Stored entries:
|---|
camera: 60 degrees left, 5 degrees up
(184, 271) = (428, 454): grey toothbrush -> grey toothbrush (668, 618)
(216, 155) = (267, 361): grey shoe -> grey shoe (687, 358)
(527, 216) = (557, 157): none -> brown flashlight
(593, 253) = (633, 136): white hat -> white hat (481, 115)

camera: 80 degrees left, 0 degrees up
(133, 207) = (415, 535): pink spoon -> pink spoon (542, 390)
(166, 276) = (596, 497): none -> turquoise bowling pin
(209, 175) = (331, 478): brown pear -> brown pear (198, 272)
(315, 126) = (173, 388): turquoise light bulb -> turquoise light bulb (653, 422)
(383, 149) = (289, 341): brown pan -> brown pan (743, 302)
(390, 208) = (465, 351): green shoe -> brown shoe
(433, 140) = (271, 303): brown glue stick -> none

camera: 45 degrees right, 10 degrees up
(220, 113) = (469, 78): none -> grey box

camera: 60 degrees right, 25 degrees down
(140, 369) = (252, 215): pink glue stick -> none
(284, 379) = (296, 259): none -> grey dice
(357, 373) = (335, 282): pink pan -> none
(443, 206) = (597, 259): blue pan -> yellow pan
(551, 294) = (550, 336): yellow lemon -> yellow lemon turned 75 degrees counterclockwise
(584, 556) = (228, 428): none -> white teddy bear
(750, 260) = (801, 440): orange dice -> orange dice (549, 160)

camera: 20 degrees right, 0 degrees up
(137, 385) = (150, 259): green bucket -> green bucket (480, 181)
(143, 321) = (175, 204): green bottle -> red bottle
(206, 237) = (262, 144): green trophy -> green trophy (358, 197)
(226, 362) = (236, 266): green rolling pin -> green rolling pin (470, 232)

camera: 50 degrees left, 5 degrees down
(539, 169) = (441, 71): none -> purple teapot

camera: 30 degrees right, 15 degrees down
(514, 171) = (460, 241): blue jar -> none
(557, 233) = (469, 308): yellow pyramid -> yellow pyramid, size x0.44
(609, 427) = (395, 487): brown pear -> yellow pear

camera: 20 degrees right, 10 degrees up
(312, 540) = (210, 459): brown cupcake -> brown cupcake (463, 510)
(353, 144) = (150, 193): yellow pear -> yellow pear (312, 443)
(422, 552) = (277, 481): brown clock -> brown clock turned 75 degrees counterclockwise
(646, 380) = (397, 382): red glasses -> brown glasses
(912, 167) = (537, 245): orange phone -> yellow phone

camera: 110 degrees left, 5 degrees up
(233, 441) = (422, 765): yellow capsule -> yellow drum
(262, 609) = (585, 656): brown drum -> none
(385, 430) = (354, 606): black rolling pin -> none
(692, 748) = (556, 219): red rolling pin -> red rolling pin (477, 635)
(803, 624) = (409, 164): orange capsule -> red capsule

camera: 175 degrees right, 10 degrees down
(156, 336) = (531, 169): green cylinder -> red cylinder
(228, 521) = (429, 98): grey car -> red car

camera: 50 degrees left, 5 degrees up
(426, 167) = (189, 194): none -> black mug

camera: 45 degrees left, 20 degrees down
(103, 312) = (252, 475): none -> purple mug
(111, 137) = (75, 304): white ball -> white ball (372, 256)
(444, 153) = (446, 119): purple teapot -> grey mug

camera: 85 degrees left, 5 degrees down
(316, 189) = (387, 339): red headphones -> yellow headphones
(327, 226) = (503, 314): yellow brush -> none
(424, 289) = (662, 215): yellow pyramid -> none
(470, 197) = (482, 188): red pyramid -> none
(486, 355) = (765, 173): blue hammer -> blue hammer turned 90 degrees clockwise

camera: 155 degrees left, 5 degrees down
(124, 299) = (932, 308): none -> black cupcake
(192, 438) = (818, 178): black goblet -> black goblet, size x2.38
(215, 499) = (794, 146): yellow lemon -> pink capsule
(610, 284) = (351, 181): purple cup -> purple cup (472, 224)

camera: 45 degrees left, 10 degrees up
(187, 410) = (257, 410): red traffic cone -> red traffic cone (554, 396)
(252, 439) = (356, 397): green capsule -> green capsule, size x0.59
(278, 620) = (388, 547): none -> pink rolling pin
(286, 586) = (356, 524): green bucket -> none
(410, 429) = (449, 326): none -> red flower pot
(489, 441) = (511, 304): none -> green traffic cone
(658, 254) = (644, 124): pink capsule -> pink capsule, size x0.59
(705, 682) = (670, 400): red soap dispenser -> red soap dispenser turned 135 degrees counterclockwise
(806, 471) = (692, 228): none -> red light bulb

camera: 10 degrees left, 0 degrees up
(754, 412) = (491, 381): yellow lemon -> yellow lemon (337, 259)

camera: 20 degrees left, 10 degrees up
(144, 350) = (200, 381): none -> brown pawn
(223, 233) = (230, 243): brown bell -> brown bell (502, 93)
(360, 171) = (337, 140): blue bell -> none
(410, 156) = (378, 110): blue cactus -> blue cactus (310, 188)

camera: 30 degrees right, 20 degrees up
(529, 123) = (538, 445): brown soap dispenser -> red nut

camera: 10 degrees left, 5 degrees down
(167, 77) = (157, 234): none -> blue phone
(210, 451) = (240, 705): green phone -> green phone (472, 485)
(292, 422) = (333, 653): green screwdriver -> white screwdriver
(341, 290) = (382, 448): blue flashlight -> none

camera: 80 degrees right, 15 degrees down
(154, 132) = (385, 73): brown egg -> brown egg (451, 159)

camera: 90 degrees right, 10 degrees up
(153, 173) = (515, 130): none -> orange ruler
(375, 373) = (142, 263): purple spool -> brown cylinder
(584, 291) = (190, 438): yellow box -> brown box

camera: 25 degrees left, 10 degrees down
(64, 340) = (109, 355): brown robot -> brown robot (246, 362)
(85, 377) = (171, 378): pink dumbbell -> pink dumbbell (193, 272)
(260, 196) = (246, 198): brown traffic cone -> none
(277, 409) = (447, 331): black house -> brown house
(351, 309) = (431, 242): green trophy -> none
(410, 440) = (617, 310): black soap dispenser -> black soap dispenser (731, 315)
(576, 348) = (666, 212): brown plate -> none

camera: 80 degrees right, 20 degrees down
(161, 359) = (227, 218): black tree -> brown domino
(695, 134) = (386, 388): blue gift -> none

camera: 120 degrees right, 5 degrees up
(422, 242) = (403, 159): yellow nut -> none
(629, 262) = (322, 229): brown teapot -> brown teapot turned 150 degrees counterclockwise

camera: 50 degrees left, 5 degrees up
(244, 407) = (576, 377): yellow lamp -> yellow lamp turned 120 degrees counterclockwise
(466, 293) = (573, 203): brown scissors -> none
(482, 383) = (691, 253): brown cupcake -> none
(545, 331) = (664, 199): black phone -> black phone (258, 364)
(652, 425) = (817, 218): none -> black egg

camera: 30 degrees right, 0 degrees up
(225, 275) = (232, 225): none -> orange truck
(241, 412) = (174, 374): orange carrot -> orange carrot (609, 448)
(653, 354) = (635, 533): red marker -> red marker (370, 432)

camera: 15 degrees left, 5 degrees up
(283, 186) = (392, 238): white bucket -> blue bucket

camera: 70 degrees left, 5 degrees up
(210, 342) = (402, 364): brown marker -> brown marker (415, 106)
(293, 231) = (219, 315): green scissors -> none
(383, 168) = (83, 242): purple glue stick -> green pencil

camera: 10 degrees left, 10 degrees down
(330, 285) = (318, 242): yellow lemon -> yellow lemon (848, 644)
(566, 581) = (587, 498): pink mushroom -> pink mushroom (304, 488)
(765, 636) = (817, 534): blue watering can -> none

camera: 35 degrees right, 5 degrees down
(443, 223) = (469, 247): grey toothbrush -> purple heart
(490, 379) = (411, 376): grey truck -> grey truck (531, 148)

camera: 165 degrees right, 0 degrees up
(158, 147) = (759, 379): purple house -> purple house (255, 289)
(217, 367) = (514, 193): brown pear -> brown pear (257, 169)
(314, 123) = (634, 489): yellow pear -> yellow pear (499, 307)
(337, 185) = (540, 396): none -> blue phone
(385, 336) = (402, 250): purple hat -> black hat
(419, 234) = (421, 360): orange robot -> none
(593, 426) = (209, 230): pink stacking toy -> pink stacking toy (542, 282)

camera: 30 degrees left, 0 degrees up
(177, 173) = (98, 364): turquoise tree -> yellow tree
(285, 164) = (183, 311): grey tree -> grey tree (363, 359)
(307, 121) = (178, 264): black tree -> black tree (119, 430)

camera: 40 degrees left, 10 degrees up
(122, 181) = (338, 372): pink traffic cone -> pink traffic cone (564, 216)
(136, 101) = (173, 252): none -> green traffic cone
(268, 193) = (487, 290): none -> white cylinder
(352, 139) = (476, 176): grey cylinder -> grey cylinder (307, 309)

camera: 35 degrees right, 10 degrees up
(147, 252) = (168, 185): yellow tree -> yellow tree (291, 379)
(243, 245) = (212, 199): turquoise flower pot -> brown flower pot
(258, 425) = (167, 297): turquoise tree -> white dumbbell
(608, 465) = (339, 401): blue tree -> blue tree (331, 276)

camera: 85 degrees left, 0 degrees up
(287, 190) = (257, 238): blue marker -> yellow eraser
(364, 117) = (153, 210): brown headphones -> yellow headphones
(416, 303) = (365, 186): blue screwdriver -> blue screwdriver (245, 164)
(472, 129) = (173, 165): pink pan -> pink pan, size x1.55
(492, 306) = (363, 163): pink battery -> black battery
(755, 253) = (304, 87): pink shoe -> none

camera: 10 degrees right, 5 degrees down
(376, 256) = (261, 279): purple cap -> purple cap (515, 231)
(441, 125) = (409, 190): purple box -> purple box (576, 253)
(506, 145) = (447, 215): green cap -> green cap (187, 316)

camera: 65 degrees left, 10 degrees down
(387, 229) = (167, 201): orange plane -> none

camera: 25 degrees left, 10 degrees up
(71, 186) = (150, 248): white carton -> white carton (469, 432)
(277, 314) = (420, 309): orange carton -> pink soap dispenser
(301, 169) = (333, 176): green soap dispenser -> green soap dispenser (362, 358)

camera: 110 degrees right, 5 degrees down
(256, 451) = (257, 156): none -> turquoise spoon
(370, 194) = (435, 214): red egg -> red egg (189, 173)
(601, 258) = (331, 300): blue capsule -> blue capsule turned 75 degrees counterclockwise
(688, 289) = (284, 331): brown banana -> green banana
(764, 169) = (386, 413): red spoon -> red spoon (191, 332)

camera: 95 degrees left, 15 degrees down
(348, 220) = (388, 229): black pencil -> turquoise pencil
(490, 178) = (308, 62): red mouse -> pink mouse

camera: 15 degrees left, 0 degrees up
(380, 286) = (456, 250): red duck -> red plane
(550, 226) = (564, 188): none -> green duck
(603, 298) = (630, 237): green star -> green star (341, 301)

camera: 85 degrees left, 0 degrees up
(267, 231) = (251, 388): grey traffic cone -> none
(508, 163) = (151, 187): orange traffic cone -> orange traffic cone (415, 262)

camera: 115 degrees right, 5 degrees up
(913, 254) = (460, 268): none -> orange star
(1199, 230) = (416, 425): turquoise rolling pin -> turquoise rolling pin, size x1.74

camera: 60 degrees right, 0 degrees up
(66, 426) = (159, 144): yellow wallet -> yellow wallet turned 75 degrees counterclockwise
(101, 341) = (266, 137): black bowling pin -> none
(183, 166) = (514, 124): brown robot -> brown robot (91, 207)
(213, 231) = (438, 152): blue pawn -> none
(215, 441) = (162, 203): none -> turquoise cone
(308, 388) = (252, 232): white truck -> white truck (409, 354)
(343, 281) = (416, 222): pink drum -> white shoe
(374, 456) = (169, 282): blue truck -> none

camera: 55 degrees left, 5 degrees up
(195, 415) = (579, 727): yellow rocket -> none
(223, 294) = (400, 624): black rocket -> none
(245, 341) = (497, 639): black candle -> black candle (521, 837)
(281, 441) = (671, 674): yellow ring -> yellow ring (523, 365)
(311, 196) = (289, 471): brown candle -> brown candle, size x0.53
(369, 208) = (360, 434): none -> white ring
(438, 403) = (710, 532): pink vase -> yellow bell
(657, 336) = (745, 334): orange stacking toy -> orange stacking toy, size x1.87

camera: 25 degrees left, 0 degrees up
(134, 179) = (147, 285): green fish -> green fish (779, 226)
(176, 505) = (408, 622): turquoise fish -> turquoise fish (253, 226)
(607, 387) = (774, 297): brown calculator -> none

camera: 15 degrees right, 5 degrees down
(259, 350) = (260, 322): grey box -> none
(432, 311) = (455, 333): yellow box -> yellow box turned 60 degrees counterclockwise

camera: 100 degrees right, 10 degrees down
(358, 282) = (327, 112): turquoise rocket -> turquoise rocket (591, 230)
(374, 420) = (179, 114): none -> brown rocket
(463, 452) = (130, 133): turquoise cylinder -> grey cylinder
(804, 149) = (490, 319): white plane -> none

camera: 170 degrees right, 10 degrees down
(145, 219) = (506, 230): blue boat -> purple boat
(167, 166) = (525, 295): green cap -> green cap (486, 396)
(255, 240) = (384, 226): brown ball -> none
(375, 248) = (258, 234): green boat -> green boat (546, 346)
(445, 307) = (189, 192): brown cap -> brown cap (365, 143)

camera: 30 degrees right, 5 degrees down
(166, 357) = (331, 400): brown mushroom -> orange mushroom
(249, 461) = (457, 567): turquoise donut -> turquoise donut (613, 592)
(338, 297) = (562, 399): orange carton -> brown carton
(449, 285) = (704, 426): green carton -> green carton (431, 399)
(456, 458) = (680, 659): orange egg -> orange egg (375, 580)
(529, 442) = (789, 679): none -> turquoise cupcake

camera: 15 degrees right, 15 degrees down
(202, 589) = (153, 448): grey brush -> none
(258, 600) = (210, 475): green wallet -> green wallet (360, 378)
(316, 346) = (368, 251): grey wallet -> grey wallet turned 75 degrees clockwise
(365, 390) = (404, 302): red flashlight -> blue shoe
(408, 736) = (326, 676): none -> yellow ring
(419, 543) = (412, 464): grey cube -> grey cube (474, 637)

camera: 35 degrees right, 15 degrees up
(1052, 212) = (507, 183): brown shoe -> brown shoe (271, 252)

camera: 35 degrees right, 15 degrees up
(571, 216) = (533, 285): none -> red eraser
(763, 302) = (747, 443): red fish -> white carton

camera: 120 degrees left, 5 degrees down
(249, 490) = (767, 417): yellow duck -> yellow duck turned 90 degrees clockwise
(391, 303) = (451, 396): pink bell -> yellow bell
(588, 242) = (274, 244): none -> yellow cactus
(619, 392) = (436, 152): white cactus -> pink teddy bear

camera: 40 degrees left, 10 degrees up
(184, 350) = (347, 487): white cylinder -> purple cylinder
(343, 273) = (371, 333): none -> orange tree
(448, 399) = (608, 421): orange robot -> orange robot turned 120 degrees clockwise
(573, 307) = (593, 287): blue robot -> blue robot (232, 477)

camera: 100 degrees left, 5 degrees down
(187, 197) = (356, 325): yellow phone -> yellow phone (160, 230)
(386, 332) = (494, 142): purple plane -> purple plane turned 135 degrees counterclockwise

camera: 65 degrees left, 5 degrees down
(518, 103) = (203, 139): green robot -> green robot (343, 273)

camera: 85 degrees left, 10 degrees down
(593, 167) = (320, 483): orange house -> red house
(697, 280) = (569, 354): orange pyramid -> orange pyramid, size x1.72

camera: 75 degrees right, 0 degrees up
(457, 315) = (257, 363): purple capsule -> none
|---|
WHAT TO WORK ON |
Copy out the lines of the records above in which the string "toothbrush" appears.

SOLVED PROBLEM |
(184, 271) = (428, 454): grey toothbrush -> grey toothbrush (668, 618)
(443, 223) = (469, 247): grey toothbrush -> purple heart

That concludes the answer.